-- Short task --
Please rewrite each line in the records, changing "dial" to "face" and leaving everything else as it is.

-- Data for this task --
━━━━━━━━━━

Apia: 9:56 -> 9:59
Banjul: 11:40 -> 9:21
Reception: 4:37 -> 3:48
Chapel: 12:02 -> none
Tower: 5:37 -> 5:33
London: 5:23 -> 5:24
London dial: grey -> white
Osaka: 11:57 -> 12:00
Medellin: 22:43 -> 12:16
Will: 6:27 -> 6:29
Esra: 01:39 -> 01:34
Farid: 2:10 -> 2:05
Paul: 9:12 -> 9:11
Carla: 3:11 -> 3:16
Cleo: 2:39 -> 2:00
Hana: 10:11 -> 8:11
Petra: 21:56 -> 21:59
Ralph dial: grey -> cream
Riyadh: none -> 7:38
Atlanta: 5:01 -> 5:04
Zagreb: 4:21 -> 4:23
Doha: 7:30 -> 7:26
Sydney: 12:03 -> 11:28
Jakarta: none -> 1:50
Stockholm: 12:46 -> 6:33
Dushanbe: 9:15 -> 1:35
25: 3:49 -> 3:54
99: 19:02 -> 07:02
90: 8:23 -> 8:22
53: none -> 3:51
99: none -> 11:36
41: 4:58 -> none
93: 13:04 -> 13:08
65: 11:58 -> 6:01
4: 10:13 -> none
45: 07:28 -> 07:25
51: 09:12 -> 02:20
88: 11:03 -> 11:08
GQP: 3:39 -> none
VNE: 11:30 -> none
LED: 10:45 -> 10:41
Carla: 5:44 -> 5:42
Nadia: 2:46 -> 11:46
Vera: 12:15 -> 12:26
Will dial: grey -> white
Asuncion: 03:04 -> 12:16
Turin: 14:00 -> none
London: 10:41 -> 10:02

━━━━━━━━━━

-- Response to the exercise --
Apia: 9:56 -> 9:59
Banjul: 11:40 -> 9:21
Reception: 4:37 -> 3:48
Chapel: 12:02 -> none
Tower: 5:37 -> 5:33
London: 5:23 -> 5:24
London face: grey -> white
Osaka: 11:57 -> 12:00
Medellin: 22:43 -> 12:16
Will: 6:27 -> 6:29
Esra: 01:39 -> 01:34
Farid: 2:10 -> 2:05
Paul: 9:12 -> 9:11
Carla: 3:11 -> 3:16
Cleo: 2:39 -> 2:00
Hana: 10:11 -> 8:11
Petra: 21:56 -> 21:59
Ralph face: grey -> cream
Riyadh: none -> 7:38
Atlanta: 5:01 -> 5:04
Zagreb: 4:21 -> 4:23
Doha: 7:30 -> 7:26
Sydney: 12:03 -> 11:28
Jakarta: none -> 1:50
Stockholm: 12:46 -> 6:33
Dushanbe: 9:15 -> 1:35
25: 3:49 -> 3:54
99: 19:02 -> 07:02
90: 8:23 -> 8:22
53: none -> 3:51
99: none -> 11:36
41: 4:58 -> none
93: 13:04 -> 13:08
65: 11:58 -> 6:01
4: 10:13 -> none
45: 07:28 -> 07:25
51: 09:12 -> 02:20
88: 11:03 -> 11:08
GQP: 3:39 -> none
VNE: 11:30 -> none
LED: 10:45 -> 10:41
Carla: 5:44 -> 5:42
Nadia: 2:46 -> 11:46
Vera: 12:15 -> 12:26
Will face: grey -> white
Asuncion: 03:04 -> 12:16
Turin: 14:00 -> none
London: 10:41 -> 10:02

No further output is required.